Exercise:
For the records below, give the number of lines in which "RADIO" appears, and add nothing else.

Data supplied:
+===+

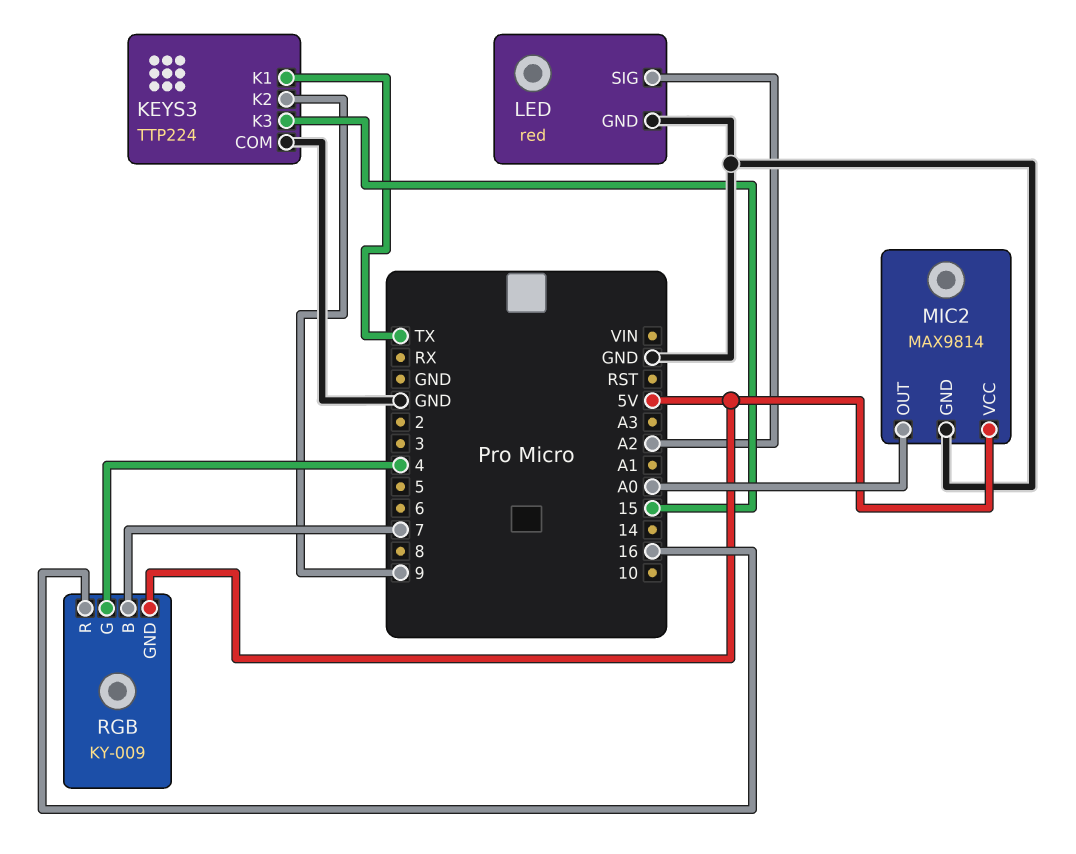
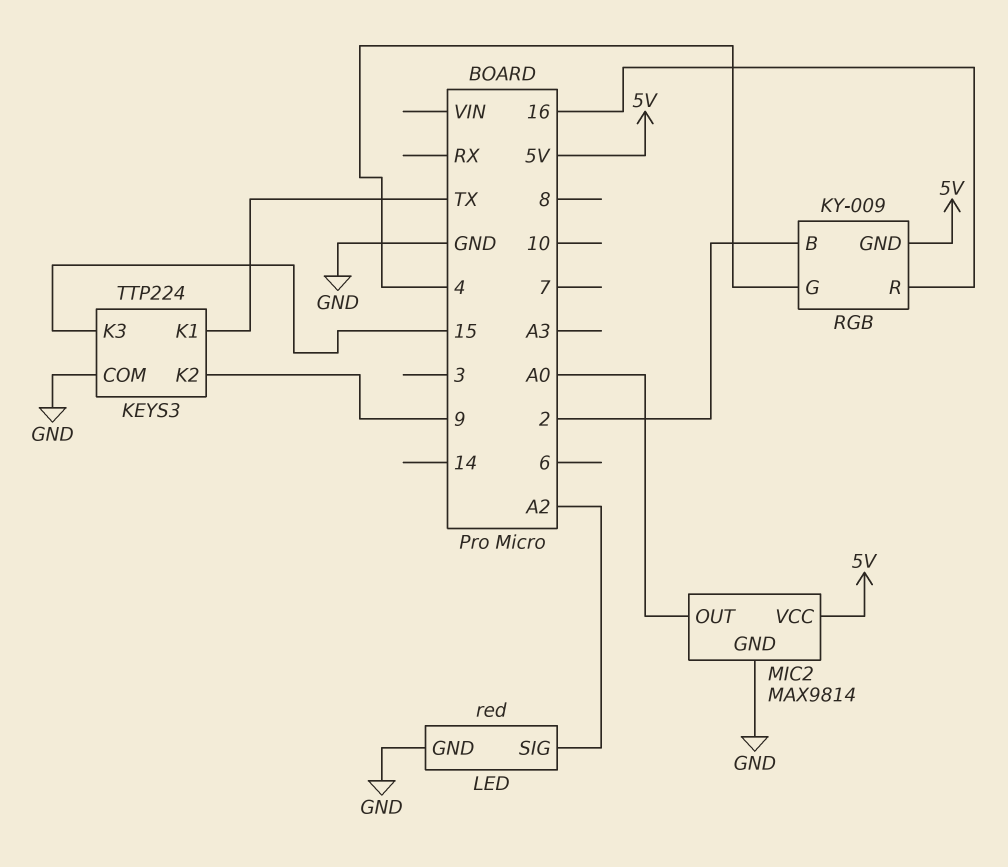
RGB pin B: 7 -> 2

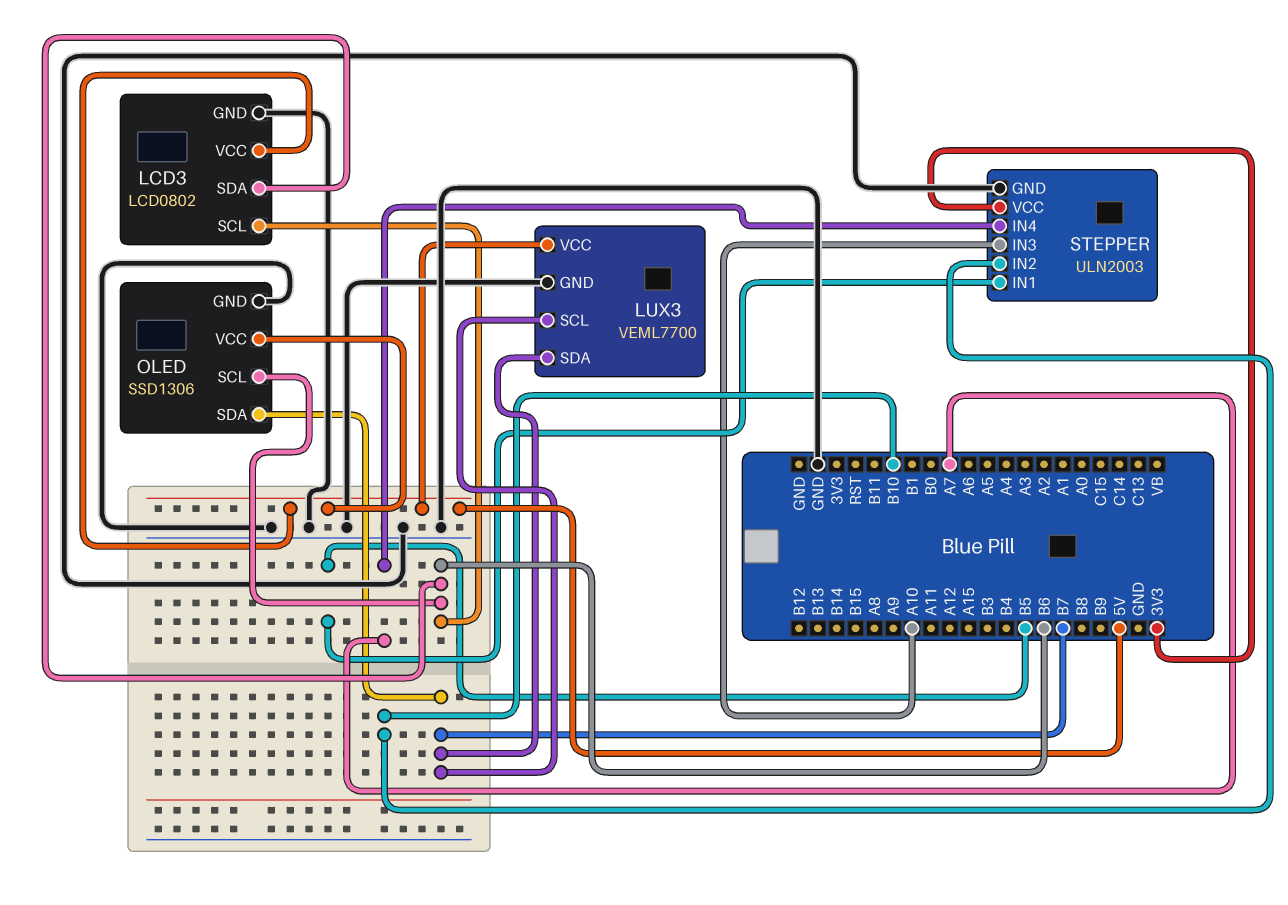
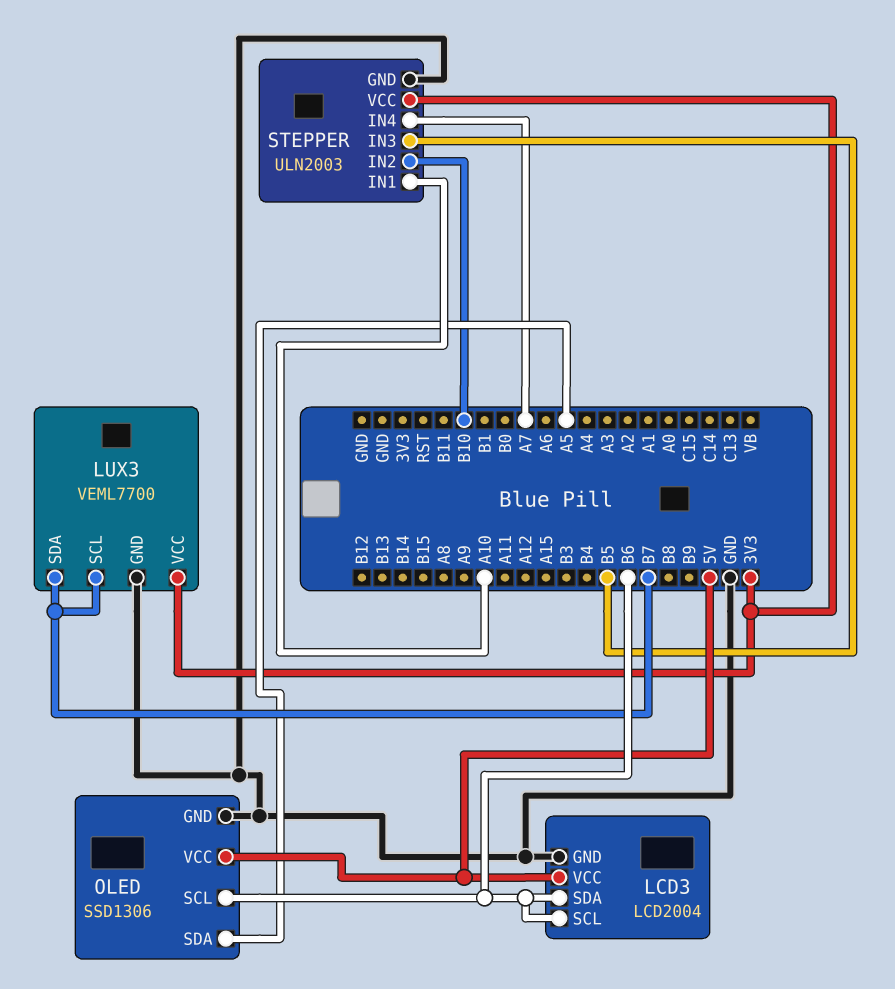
LCD3: LCD0802 -> LCD2004
LUX3 pin VCC: 5V -> 3V3
OLED pin SDA: B7 -> A5
STEPPER pin IN1: B5 -> A10
STEPPER pin IN3: A10 -> B5

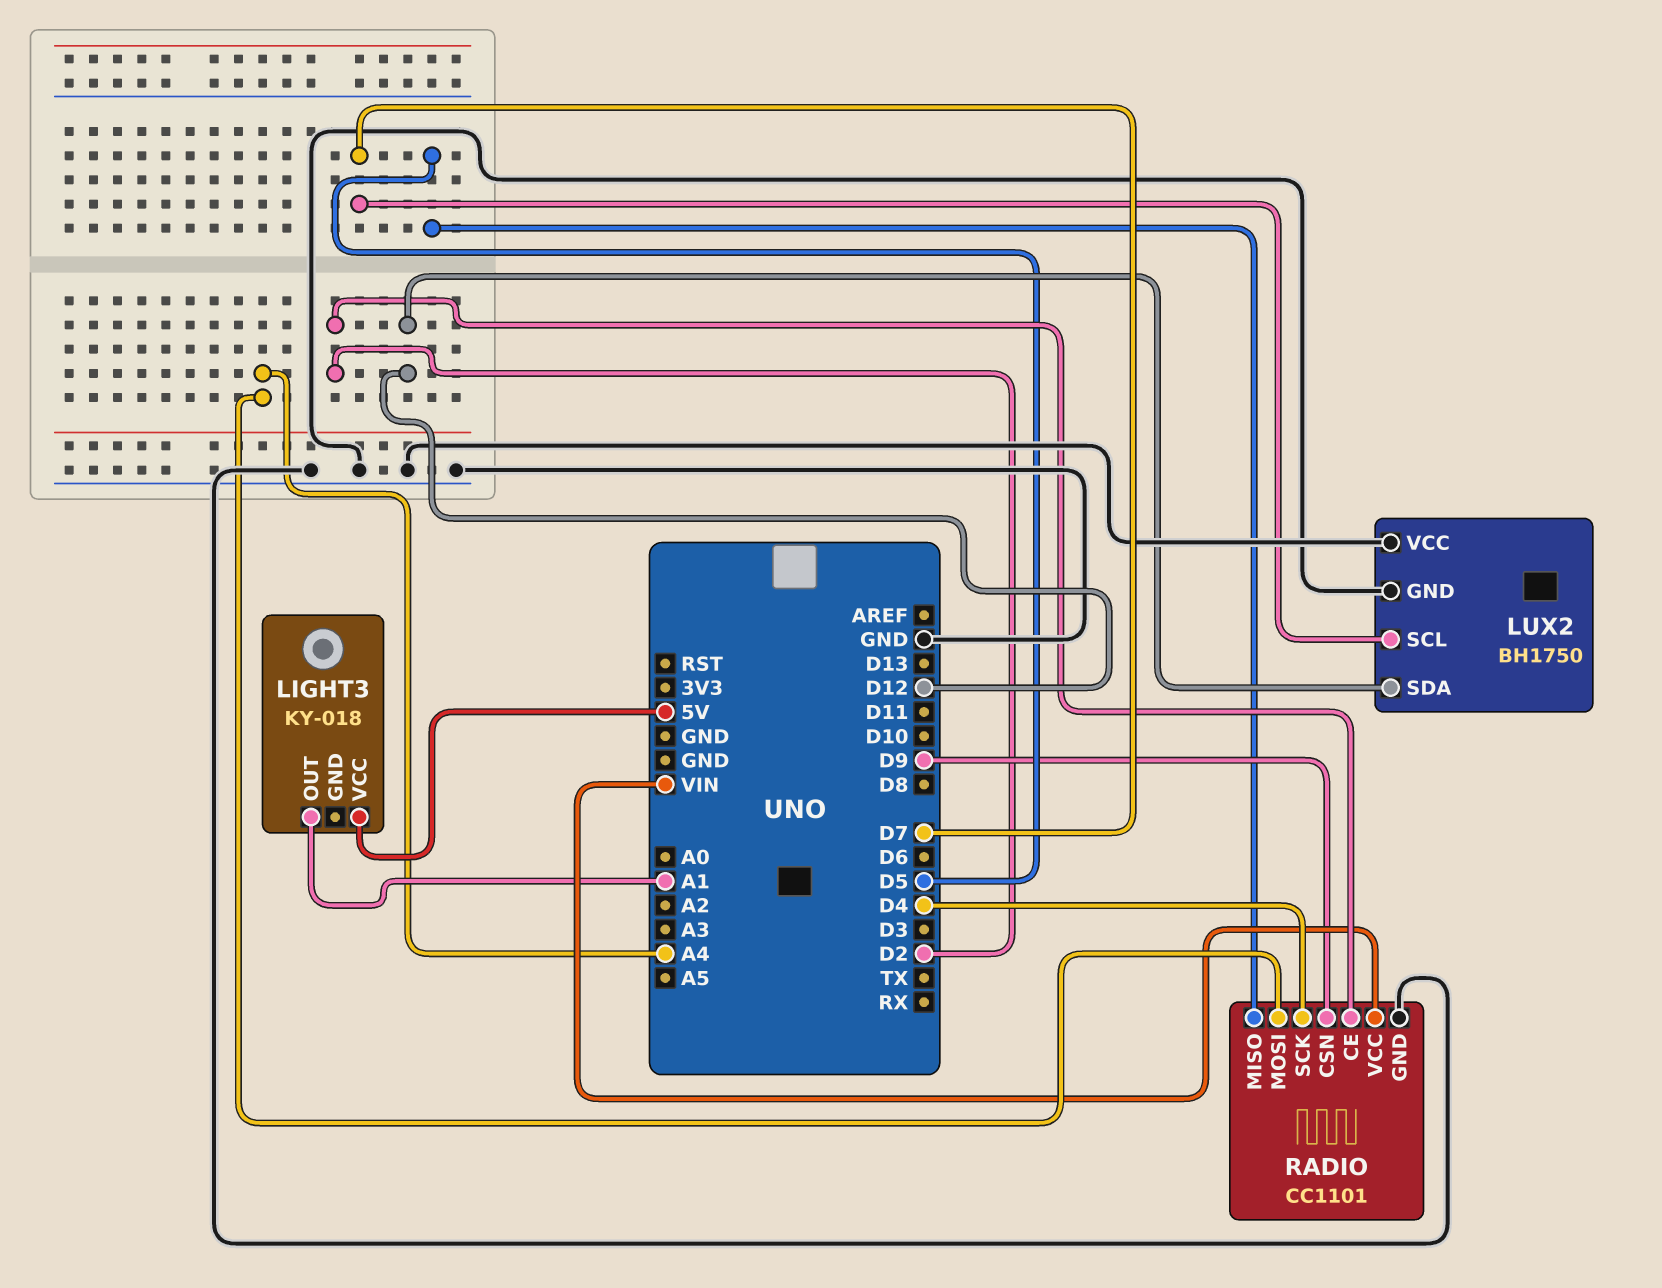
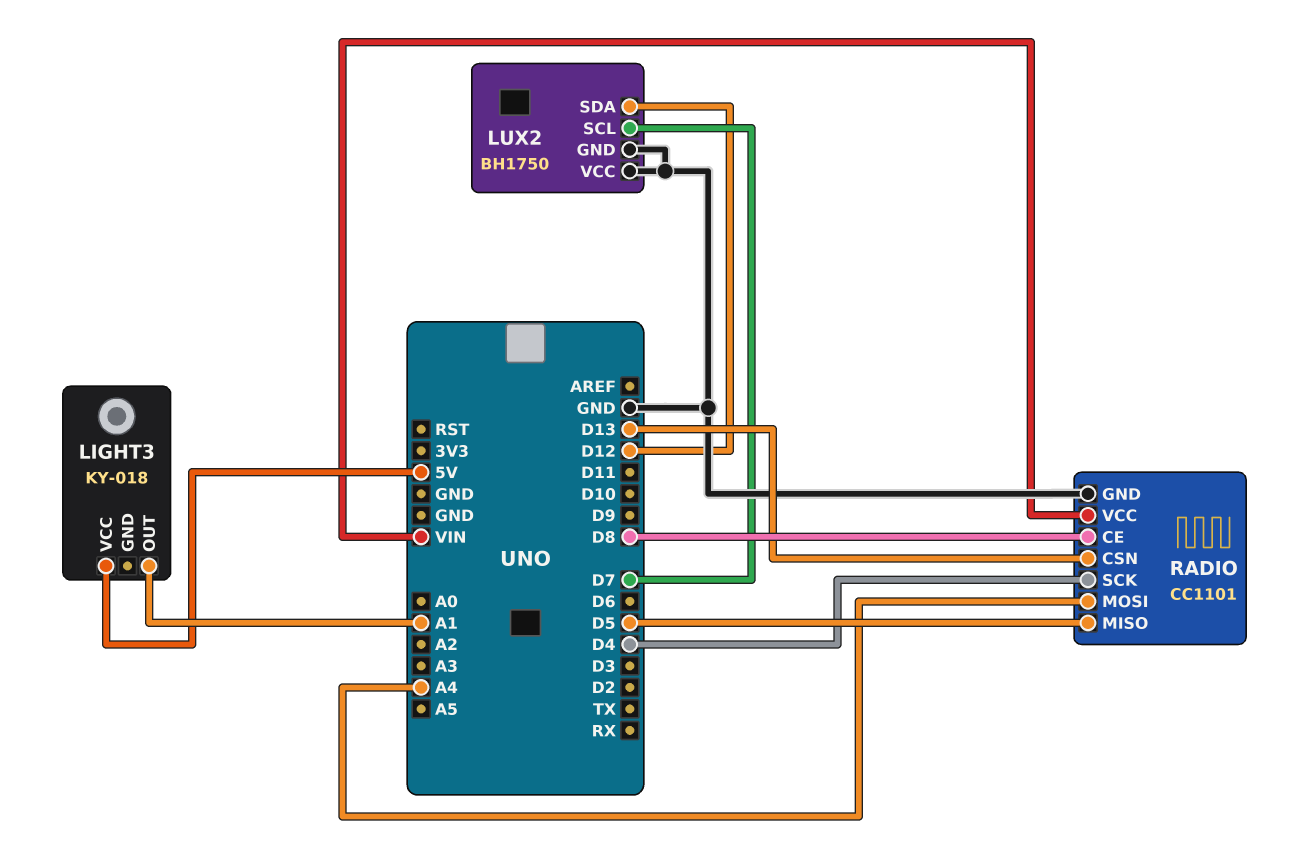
RADIO pin CE: D2 -> D8
RADIO pin CSN: D9 -> D13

+===+

Task response:
2